DATA SUPPLIED:
───

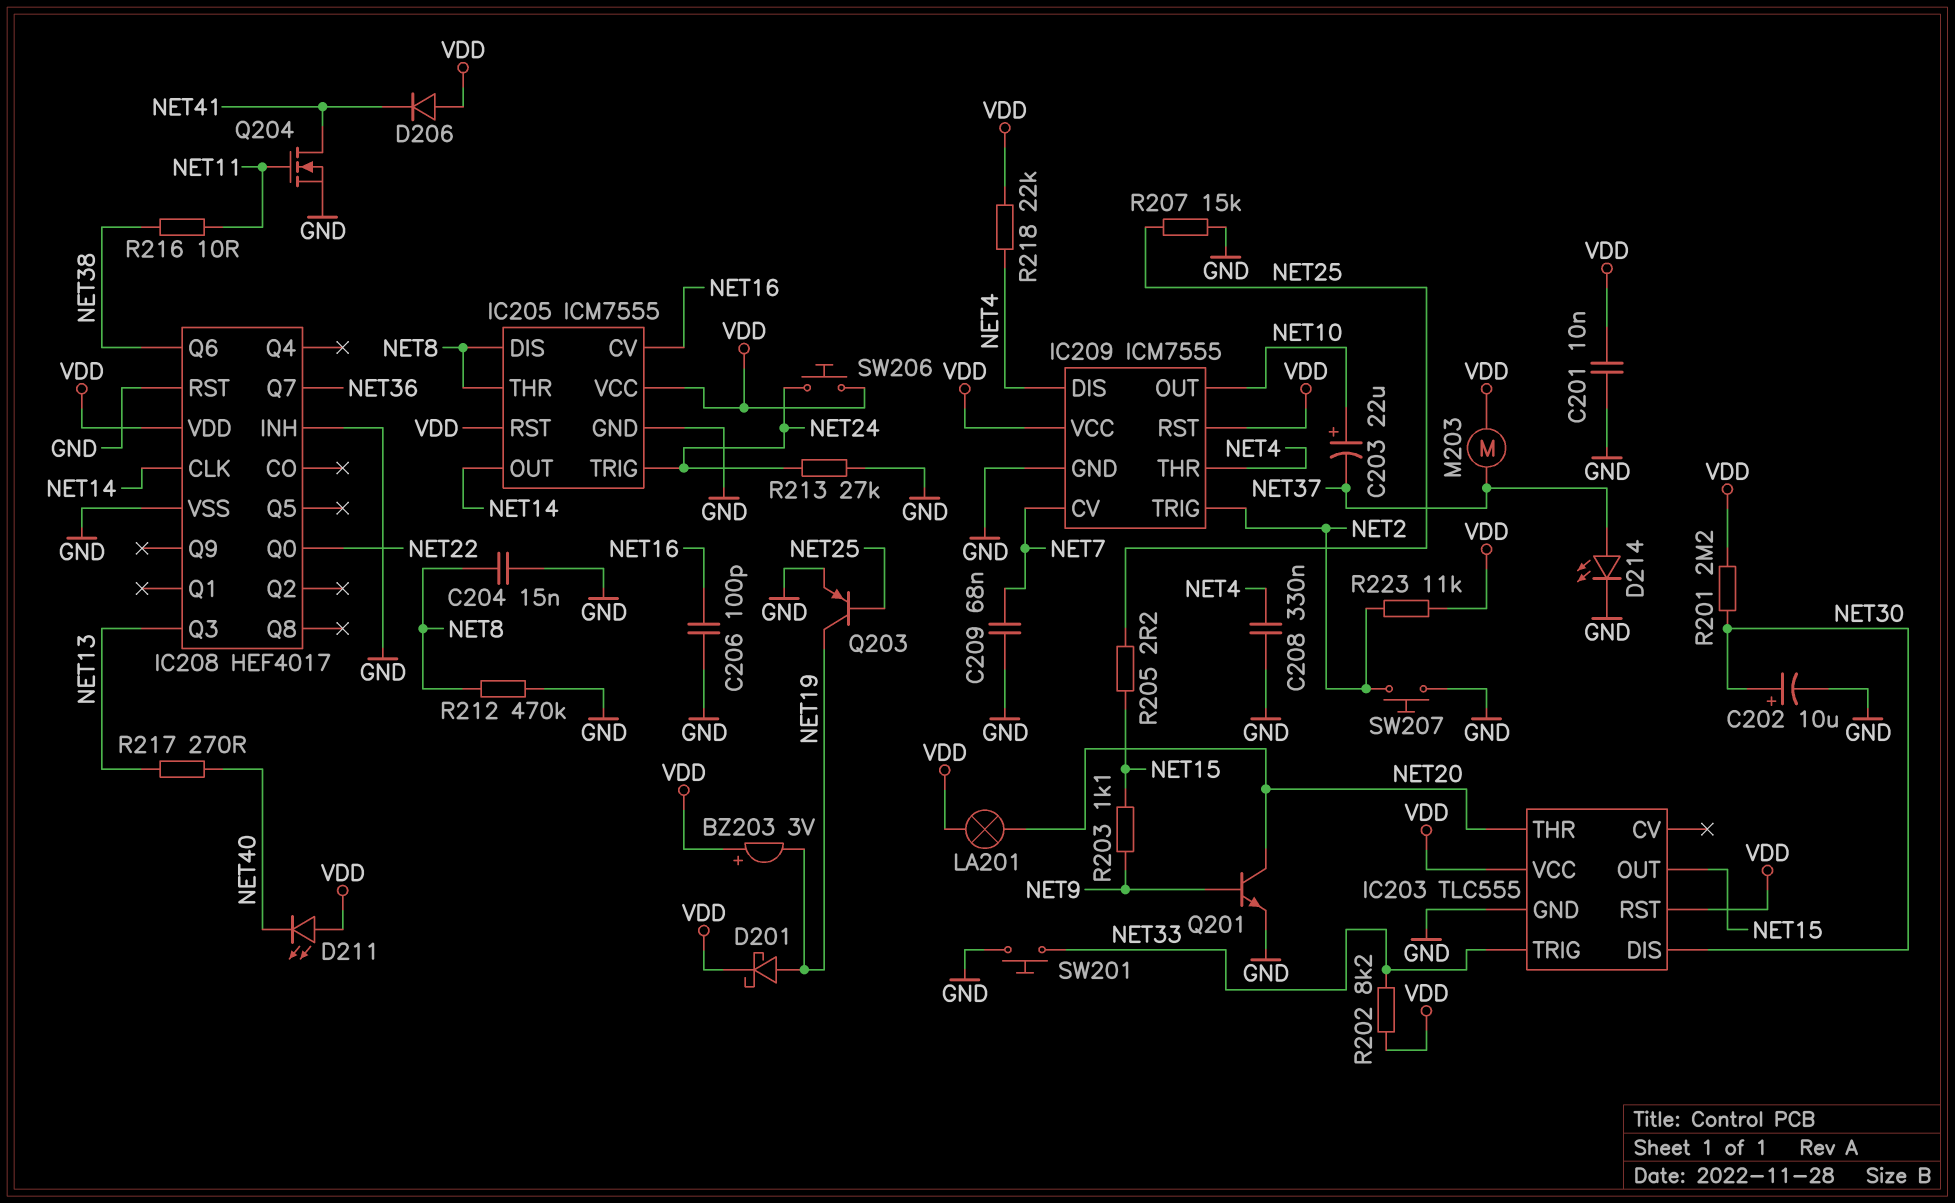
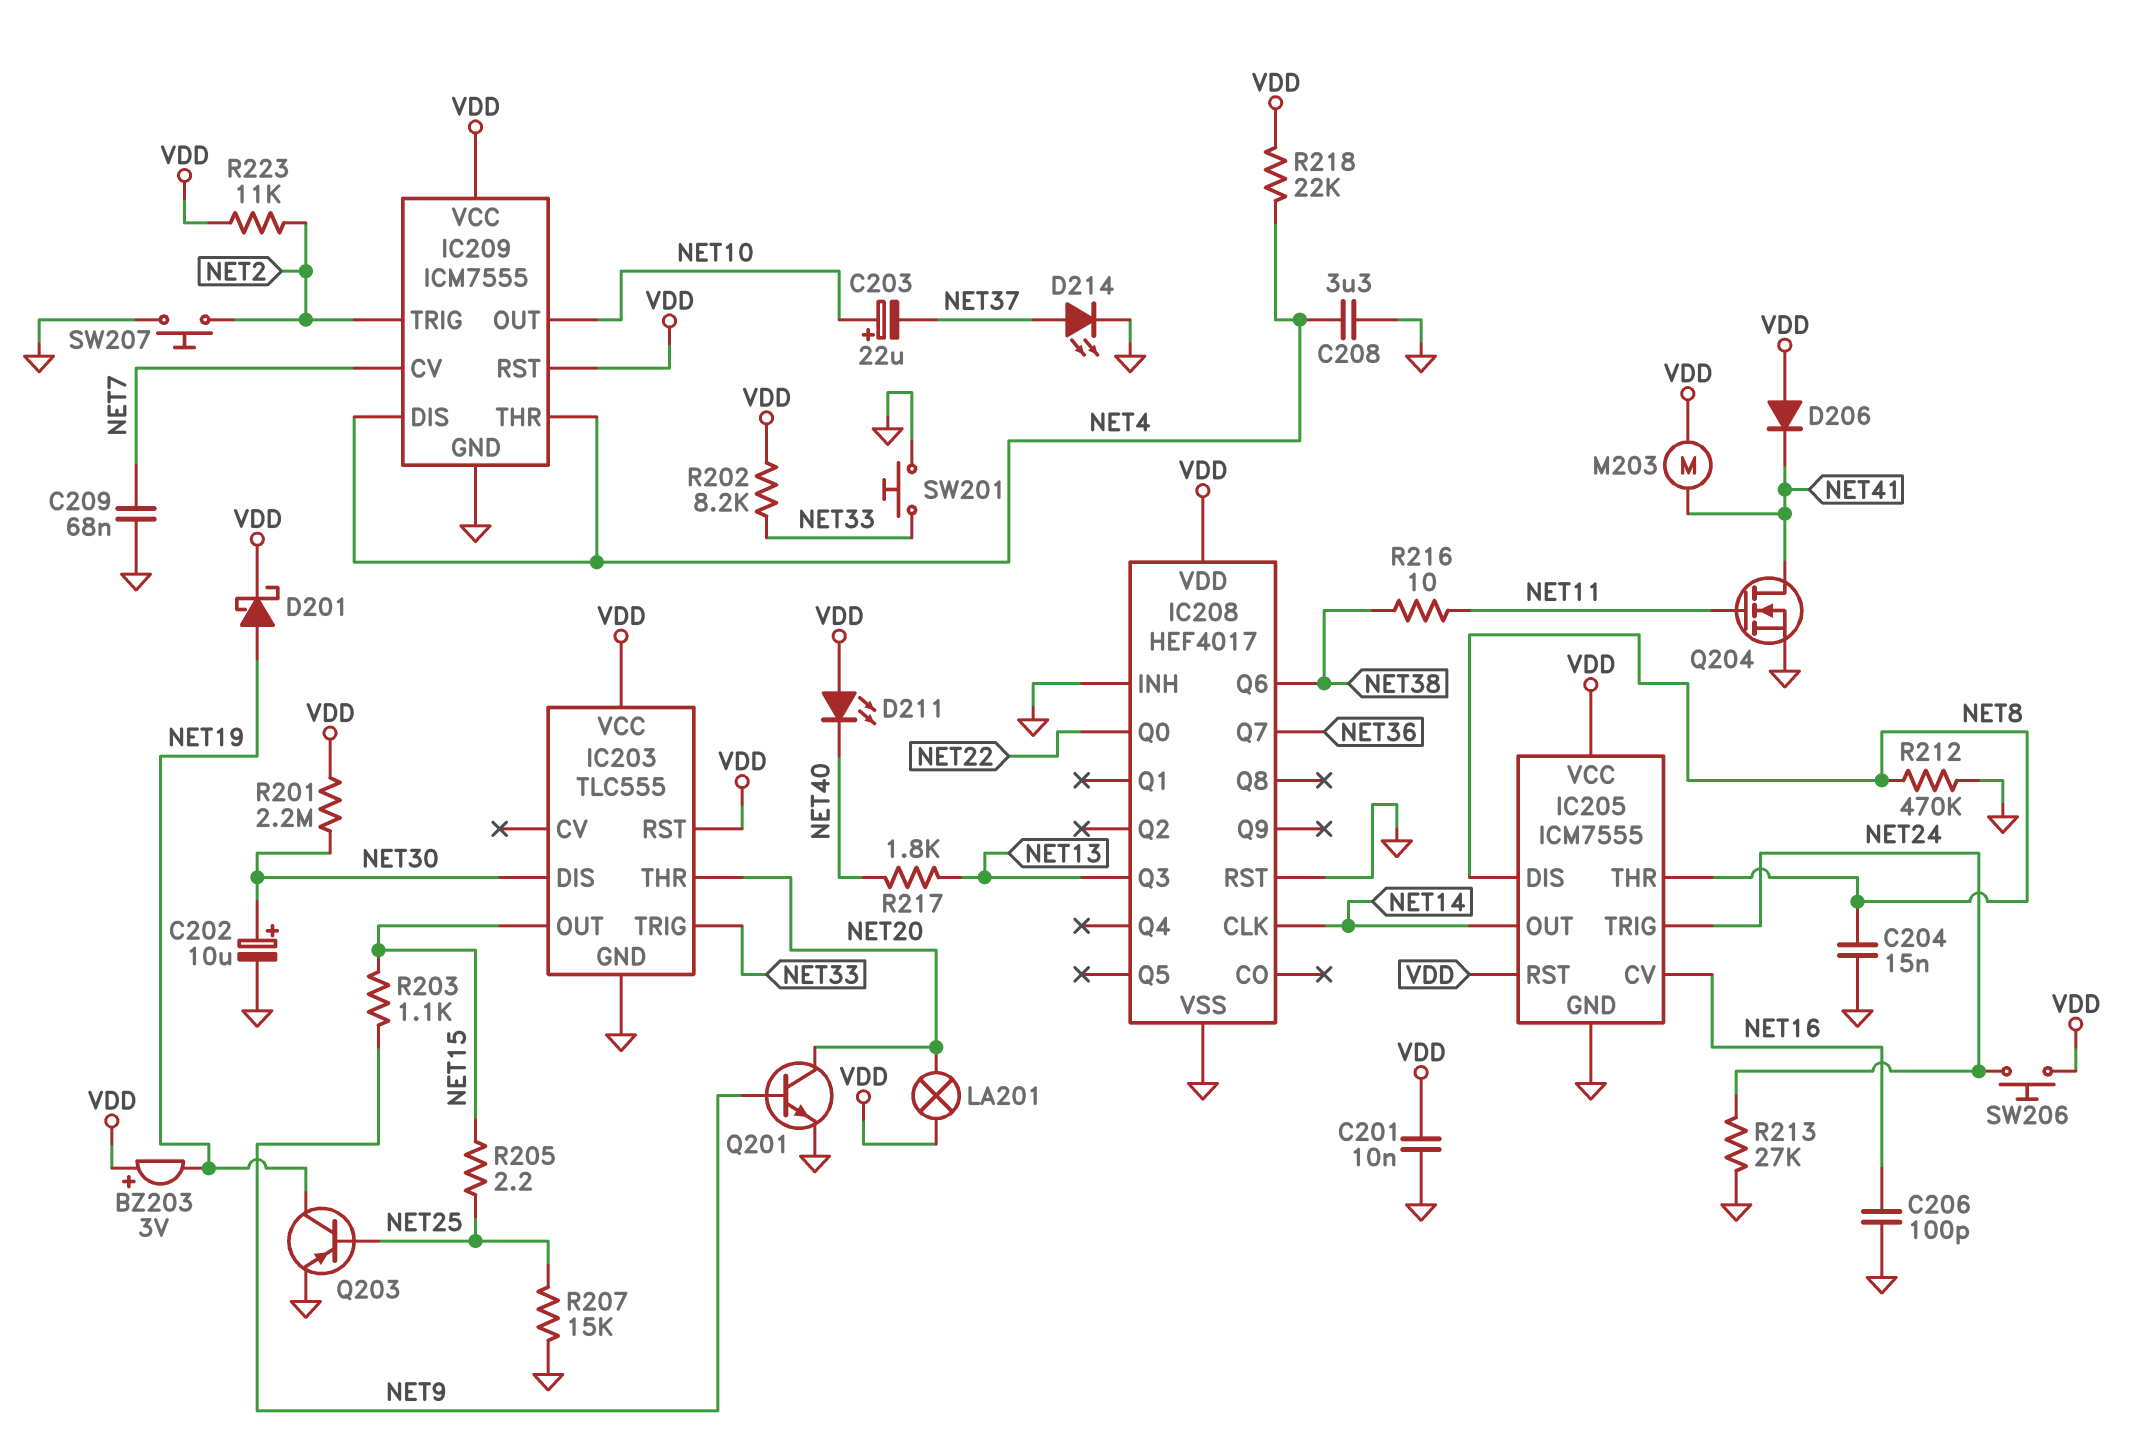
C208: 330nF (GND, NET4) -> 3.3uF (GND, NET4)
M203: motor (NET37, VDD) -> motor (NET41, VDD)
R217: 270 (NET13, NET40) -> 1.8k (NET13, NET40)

───

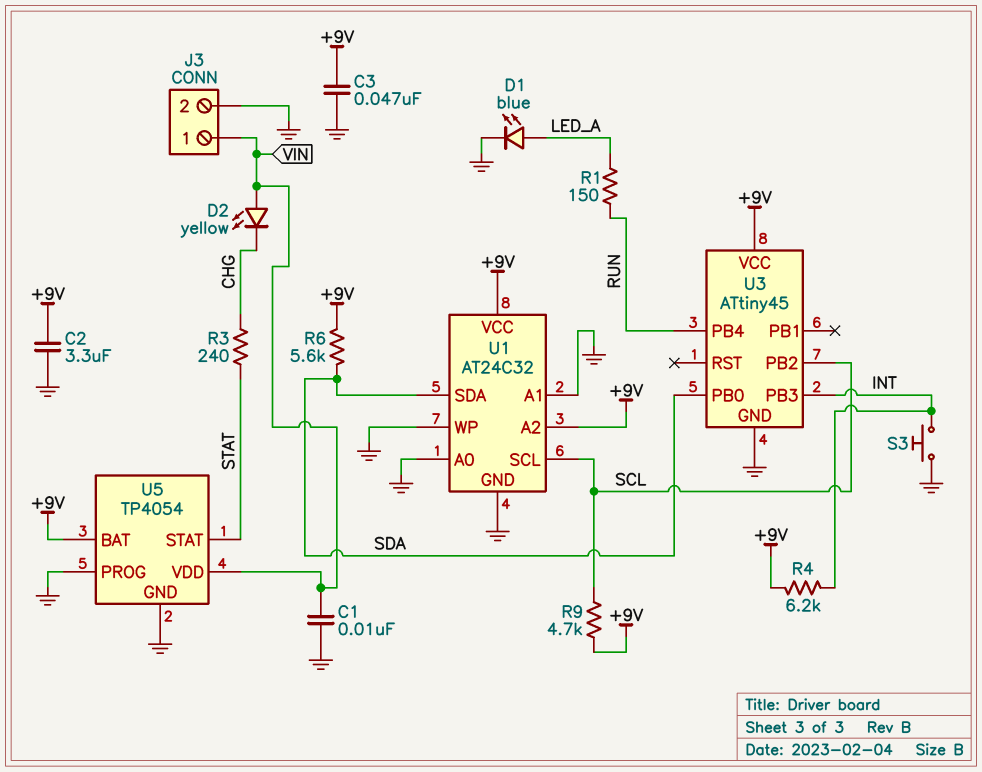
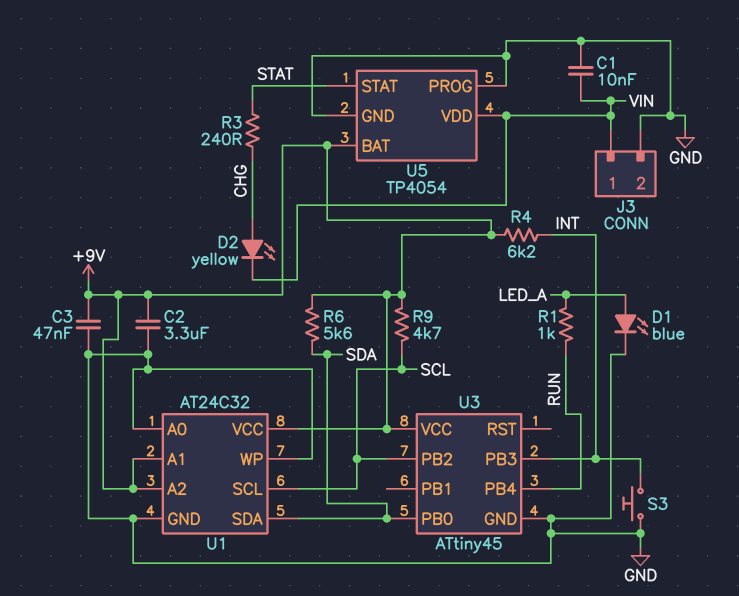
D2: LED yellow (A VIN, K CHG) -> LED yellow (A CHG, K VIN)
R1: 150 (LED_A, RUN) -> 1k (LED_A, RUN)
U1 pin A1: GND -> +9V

───

Reproduce, word for word and in full, only the lines above that start at the line with "D2: LED yellow" and run through the line with "U1 pin A1: GND -> +9V", both ends included.

ANSWER TO THIS EXERCISE:
D2: LED yellow (A VIN, K CHG) -> LED yellow (A CHG, K VIN)
R1: 150 (LED_A, RUN) -> 1k (LED_A, RUN)
U1 pin A1: GND -> +9V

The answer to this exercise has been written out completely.